> _Work required_: Everything from the line holding "none -> red tile K7:K8 level 1" through the last line of the listing needs to be repeated exactly, with no other lines.
Extracted material Block Start
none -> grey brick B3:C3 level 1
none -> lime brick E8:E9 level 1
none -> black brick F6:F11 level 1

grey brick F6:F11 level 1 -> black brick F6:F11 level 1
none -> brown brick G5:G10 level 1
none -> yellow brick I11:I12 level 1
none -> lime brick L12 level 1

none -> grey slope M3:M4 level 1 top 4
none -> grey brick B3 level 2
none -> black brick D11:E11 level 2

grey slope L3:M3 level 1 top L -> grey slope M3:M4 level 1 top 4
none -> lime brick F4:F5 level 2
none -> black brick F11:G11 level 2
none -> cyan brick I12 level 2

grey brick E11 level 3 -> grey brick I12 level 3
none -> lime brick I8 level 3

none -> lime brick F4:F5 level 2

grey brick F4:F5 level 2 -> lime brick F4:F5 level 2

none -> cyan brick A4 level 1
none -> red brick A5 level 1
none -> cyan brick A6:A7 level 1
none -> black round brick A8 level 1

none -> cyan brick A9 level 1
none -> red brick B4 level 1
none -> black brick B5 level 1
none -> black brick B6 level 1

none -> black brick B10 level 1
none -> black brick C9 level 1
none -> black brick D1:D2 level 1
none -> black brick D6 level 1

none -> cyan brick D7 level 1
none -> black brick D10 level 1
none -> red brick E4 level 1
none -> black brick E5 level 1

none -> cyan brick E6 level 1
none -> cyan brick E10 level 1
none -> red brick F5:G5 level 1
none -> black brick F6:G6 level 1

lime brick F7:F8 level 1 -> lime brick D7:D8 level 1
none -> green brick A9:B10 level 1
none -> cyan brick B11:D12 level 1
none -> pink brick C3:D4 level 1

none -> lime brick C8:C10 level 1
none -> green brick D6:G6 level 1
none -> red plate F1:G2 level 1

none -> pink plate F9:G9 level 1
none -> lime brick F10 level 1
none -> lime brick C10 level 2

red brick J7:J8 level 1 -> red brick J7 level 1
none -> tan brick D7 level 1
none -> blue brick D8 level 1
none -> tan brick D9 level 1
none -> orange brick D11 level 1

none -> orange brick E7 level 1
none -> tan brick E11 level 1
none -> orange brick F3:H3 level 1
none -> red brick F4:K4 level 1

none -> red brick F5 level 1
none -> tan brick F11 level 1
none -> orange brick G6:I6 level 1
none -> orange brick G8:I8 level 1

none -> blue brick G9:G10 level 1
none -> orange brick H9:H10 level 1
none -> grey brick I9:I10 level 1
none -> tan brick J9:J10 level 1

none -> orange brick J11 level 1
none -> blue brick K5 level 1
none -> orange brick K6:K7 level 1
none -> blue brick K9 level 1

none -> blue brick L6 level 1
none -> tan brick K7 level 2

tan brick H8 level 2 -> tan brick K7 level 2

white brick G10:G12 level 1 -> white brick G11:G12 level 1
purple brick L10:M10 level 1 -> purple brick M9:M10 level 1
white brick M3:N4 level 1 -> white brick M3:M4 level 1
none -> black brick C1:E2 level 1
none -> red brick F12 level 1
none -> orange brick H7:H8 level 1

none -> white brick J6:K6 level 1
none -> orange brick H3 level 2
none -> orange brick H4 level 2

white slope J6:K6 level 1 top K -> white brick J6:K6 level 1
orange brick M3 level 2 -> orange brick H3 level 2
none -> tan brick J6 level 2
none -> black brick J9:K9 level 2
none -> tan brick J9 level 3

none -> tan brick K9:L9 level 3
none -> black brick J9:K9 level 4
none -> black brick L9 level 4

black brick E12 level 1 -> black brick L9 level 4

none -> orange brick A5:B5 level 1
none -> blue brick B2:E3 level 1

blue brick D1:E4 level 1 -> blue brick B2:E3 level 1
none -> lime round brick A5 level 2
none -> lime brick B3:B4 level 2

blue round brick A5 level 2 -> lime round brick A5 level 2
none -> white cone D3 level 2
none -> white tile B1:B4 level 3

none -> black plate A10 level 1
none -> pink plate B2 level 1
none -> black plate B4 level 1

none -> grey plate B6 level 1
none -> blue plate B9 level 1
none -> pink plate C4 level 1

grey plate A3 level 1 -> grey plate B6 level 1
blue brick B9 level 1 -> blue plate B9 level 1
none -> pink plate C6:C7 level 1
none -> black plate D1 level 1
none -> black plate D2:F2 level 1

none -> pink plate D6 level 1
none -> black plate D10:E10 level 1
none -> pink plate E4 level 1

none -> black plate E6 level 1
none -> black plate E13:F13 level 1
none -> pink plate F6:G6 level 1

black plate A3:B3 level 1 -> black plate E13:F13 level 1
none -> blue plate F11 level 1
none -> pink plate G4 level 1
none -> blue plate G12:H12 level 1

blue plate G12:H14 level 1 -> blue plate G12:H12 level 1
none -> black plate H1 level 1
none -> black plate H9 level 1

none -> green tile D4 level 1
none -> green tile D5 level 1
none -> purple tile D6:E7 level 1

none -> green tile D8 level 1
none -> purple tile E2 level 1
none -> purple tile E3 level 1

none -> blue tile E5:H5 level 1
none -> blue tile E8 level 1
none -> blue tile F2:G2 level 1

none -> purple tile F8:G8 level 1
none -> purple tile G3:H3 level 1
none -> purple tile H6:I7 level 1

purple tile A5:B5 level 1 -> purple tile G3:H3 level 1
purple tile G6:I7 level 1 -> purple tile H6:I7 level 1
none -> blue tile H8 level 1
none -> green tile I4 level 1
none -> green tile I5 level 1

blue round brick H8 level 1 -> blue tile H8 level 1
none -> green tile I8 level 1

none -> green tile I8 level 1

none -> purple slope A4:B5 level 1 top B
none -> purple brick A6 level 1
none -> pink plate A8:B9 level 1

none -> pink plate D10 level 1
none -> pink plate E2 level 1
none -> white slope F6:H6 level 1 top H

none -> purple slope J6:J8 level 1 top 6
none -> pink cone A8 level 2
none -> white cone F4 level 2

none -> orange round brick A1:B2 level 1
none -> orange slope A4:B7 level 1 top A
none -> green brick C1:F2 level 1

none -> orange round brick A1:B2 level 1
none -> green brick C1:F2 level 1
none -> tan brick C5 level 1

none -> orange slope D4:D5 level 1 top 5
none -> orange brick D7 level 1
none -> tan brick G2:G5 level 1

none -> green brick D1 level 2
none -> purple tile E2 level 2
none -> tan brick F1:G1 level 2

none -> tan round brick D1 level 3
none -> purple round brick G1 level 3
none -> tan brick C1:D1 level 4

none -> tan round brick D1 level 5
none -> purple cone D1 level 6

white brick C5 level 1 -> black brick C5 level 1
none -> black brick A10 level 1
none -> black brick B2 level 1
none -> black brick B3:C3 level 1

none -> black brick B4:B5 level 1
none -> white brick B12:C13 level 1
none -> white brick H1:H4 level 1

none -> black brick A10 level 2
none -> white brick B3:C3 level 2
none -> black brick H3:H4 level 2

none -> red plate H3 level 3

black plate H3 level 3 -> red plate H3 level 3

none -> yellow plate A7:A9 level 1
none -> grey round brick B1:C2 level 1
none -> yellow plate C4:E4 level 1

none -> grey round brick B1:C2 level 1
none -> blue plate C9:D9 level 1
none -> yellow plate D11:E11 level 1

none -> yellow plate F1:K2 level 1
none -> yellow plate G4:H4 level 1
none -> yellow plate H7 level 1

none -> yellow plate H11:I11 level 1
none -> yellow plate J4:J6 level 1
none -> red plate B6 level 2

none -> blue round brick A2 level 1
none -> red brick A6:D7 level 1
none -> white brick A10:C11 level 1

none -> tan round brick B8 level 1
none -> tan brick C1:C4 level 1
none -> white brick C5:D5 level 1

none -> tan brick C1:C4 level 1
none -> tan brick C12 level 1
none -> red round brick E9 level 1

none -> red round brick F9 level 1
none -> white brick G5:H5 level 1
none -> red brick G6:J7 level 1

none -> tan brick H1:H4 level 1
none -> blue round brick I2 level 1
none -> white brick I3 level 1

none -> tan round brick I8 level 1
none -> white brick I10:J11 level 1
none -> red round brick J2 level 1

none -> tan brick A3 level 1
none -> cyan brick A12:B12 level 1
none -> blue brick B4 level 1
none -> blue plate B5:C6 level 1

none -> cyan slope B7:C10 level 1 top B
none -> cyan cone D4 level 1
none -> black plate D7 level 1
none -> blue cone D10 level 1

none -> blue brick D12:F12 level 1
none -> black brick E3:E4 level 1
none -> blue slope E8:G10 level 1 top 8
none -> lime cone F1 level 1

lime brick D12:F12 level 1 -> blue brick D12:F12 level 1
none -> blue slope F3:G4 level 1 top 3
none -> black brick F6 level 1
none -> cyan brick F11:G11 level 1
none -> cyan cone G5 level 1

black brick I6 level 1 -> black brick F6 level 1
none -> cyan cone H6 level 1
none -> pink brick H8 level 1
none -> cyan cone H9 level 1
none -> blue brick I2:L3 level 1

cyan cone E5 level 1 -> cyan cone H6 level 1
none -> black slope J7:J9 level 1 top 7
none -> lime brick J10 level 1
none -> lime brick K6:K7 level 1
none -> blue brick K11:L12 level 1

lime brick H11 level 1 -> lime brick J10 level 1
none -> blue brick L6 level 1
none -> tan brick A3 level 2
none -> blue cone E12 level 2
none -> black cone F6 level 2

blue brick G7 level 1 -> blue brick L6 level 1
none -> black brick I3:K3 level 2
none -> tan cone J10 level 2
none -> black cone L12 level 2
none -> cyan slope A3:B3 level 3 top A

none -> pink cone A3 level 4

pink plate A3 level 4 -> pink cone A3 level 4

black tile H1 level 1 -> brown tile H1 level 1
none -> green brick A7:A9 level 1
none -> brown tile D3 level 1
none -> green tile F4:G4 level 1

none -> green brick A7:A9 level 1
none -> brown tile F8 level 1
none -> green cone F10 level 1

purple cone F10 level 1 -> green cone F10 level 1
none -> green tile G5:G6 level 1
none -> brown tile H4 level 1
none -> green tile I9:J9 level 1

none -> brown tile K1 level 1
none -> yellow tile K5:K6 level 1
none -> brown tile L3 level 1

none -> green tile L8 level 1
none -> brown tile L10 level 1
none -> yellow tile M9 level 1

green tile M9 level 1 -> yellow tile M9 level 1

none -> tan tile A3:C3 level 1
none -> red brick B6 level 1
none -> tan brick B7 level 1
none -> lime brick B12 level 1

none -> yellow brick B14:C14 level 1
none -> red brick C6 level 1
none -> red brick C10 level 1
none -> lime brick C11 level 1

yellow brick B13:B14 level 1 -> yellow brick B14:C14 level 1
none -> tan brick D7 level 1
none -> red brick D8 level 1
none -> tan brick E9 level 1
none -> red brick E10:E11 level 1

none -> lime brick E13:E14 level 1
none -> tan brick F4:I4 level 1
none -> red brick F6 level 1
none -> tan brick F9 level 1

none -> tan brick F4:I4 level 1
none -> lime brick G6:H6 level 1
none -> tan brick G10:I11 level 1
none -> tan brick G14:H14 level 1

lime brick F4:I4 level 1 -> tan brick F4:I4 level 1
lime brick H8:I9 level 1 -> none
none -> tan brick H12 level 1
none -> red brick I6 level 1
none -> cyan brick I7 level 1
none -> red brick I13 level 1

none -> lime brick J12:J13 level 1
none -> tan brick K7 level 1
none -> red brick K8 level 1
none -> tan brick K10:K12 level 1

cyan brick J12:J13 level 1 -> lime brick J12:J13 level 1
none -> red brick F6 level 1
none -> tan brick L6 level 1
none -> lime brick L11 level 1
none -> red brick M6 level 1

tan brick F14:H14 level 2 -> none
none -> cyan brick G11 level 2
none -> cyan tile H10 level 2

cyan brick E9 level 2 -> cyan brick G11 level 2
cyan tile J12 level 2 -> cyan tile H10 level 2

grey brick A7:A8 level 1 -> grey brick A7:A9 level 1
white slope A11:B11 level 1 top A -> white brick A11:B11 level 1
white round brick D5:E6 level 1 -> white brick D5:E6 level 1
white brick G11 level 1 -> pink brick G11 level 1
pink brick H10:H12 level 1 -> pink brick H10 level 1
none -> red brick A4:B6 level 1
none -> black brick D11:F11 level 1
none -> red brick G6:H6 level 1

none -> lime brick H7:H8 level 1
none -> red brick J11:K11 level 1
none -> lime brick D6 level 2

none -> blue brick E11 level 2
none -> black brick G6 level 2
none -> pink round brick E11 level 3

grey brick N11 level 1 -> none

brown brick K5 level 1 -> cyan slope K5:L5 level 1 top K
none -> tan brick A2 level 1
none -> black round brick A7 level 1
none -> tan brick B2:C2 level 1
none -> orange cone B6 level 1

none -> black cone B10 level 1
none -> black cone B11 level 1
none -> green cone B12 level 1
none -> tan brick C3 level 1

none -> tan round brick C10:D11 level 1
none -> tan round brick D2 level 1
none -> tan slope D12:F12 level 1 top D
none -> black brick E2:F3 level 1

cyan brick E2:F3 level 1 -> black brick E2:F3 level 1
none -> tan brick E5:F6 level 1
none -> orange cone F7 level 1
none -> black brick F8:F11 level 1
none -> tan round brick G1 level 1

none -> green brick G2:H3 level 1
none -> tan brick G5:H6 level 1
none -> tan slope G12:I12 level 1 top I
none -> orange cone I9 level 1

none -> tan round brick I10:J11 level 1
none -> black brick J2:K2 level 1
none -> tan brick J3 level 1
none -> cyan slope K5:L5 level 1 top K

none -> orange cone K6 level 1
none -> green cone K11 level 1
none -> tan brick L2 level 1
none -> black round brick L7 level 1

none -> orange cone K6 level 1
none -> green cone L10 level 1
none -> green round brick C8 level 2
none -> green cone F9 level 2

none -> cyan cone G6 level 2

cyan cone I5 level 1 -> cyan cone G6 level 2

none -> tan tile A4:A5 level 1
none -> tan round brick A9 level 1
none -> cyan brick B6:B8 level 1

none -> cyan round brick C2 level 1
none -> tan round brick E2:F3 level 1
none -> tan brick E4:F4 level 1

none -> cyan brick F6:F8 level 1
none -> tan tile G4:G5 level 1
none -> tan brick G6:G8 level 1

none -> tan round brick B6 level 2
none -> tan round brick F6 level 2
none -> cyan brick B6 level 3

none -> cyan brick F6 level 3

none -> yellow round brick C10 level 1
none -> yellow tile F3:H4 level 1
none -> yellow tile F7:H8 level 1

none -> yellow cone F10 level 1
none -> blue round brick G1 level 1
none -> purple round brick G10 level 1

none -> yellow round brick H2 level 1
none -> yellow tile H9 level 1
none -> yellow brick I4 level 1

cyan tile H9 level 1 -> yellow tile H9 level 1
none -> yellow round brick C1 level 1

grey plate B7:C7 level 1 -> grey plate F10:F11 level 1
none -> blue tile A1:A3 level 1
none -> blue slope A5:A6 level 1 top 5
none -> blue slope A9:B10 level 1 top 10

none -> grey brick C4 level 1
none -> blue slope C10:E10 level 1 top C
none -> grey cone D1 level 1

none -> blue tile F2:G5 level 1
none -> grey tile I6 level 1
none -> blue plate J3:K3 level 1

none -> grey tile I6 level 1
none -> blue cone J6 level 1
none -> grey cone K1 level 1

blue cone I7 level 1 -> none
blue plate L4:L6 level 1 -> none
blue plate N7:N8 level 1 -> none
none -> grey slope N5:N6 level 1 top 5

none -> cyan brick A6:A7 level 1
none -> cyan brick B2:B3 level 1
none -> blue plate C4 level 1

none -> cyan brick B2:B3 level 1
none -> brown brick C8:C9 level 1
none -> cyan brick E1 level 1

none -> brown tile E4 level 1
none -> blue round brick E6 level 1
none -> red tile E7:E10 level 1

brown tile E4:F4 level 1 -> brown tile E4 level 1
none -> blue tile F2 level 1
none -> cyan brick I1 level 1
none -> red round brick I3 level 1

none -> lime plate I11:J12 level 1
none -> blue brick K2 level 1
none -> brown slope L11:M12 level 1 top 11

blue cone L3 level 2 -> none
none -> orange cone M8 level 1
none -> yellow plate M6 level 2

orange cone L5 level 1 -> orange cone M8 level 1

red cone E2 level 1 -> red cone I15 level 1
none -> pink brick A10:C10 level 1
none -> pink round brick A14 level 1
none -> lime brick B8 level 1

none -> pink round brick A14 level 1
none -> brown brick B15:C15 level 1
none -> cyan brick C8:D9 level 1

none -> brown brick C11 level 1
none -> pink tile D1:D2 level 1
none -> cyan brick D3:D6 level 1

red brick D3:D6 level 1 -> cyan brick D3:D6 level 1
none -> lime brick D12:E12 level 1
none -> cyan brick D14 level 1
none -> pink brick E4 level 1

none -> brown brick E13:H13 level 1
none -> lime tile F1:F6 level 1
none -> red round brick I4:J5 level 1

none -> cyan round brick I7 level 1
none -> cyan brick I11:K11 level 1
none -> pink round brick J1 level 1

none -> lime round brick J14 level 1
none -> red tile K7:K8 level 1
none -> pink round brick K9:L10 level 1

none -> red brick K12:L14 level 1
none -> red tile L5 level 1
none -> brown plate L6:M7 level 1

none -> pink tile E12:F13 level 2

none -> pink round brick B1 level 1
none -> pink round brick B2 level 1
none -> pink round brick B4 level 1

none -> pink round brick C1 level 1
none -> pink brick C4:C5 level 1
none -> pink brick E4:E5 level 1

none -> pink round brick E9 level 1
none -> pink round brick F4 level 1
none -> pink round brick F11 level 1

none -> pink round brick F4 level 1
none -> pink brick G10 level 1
Extracted material Block End
> _Response area_:
none -> red tile K7:K8 level 1
none -> pink round brick K9:L10 level 1

none -> red brick K12:L14 level 1
none -> red tile L5 level 1
none -> brown plate L6:M7 level 1

none -> pink tile E12:F13 level 2

none -> pink round brick B1 level 1
none -> pink round brick B2 level 1
none -> pink round brick B4 level 1

none -> pink round brick C1 level 1
none -> pink brick C4:C5 level 1
none -> pink brick E4:E5 level 1

none -> pink round brick E9 level 1
none -> pink round brick F4 level 1
none -> pink round brick F11 level 1

none -> pink round brick F4 level 1
none -> pink brick G10 level 1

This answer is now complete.